(Dataset items)
◇ ◇ ◇ ◇ ◇ ◇ ◇

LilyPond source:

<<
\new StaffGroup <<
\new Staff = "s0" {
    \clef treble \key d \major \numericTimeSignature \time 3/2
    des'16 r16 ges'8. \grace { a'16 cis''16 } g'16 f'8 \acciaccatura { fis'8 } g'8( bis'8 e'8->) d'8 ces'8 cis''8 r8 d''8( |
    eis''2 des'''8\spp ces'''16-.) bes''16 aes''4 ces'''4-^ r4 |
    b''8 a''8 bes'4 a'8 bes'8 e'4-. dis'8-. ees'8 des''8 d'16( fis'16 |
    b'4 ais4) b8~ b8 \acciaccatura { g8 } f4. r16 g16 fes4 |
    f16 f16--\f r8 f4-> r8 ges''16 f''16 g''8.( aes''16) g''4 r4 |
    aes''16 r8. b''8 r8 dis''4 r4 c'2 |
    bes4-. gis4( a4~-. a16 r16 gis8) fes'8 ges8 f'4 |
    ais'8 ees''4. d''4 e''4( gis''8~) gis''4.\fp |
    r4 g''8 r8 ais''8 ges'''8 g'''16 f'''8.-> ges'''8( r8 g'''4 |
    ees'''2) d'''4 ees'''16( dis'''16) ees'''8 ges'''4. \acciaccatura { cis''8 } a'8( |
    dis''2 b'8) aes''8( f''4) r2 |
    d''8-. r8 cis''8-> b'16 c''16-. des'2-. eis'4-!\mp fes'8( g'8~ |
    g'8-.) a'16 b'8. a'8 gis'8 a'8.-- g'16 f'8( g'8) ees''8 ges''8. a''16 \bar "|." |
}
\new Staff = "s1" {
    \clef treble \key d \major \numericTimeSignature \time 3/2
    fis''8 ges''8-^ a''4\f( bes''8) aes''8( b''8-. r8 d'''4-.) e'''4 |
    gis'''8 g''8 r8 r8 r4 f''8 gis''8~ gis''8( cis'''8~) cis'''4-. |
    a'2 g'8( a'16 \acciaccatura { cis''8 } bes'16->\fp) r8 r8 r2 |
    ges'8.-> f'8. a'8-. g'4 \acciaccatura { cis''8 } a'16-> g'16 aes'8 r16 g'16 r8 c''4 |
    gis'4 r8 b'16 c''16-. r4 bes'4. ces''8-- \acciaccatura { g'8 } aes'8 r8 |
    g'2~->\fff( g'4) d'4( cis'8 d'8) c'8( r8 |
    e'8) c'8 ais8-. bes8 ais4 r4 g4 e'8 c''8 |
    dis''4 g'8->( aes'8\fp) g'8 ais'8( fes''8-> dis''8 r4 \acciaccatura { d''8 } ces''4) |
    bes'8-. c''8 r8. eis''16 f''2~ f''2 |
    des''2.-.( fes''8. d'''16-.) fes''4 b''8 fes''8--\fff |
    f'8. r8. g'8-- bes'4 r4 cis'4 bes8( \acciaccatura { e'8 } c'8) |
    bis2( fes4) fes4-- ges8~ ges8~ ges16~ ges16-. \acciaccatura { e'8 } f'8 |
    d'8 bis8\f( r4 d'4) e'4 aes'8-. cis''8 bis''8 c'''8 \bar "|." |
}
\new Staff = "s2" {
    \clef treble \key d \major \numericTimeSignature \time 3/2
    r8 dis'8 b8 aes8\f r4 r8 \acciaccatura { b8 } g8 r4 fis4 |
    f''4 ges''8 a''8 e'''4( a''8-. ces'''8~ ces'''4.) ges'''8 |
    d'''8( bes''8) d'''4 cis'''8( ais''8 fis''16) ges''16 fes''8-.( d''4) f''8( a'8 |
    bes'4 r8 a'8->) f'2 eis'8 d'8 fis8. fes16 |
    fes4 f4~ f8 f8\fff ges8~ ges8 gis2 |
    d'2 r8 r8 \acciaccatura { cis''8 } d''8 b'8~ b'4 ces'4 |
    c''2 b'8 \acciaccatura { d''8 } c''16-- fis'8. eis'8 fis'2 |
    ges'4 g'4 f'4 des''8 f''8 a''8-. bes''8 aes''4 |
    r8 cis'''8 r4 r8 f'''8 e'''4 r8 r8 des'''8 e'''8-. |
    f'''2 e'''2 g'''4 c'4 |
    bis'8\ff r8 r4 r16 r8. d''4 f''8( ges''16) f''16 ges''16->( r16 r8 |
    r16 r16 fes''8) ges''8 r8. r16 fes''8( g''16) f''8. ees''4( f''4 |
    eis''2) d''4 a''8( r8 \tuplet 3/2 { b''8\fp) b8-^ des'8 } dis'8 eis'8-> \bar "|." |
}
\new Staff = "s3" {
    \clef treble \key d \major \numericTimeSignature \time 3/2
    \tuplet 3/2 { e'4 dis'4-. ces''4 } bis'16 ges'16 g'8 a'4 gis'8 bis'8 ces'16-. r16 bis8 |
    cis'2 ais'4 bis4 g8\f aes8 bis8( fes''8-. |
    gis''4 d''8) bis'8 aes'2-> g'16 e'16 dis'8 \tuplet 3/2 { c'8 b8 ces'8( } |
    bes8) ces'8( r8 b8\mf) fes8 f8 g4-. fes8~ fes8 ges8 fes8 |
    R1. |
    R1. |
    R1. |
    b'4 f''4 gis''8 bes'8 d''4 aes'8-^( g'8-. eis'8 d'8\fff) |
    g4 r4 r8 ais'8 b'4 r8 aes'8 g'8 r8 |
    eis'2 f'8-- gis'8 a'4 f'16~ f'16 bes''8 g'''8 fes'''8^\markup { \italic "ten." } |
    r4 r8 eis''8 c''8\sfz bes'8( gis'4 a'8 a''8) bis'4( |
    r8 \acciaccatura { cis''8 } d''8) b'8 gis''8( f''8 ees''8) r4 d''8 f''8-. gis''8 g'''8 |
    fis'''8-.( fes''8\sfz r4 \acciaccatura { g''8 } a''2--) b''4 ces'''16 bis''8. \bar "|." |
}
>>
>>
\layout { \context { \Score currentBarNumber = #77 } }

◇ ◇ ◇ ◇ ◇ ◇ ◇

* _WHAT YOU NEED TO DO_: Gather every line from the rows above that contains the string "tuplet". Case counts.

* _TASK SOLUTION_:
    eis''2) d''4 a''8( r8 \tuplet 3/2 { b''8\fp) b8-^ des'8 } dis'8 eis'8-> \bar "|." |
    \tuplet 3/2 { e'4 dis'4-. ces''4 } bis'16 ges'16 g'8 a'4 gis'8 bis'8 ces'16-. r16 bis8 |
    gis''4 d''8) bis'8 aes'2-> g'16 e'16 dis'8 \tuplet 3/2 { c'8 b8 ces'8( } |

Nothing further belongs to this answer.